● **YOUR GOAL**:
Go through the entries below and return every line that contains "noir".

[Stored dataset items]
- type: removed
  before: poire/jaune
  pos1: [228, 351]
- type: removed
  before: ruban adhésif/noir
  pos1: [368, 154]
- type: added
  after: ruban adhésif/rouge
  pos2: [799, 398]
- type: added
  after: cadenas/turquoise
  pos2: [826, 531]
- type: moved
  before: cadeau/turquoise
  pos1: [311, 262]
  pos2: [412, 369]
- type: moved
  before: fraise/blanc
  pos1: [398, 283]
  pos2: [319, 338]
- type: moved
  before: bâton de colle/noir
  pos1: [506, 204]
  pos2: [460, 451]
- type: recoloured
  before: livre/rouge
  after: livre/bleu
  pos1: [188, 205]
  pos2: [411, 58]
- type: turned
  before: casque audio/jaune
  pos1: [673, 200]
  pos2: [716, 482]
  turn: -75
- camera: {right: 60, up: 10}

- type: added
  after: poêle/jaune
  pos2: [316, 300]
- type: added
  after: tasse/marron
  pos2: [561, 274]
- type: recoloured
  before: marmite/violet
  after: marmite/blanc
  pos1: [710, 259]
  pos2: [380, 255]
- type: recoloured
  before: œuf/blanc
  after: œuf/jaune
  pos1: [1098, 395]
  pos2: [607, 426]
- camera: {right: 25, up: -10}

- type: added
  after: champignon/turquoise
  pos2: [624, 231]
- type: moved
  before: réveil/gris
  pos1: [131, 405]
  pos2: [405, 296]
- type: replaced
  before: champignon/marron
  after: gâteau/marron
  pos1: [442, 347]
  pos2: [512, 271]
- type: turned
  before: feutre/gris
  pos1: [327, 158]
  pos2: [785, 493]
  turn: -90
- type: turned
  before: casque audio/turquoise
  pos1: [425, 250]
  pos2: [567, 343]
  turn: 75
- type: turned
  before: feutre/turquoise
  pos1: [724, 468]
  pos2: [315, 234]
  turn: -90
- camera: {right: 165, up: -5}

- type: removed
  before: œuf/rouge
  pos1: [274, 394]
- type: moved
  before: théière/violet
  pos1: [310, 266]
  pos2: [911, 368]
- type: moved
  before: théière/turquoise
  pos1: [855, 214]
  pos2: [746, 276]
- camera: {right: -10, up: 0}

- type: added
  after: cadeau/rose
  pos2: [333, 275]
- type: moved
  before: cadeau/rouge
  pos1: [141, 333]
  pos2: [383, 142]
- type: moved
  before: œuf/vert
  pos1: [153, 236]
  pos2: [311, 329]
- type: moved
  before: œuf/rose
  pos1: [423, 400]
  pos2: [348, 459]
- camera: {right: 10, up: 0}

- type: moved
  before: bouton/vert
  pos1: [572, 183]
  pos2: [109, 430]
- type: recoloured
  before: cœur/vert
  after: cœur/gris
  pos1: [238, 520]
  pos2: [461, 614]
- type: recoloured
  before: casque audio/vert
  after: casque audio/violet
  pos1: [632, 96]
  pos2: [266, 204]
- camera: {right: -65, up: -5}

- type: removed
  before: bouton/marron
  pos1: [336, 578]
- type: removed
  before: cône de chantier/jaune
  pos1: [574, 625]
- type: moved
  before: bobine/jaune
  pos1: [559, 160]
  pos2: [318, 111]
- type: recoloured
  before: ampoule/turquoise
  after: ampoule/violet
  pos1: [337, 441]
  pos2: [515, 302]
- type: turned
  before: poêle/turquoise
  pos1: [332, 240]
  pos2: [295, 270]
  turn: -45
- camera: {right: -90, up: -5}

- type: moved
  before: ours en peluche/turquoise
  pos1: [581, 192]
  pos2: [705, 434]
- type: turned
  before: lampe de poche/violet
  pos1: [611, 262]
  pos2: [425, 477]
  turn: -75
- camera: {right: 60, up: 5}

● **TASK OUTPUT**:
  before: ruban adhésif/noir
  before: bâton de colle/noir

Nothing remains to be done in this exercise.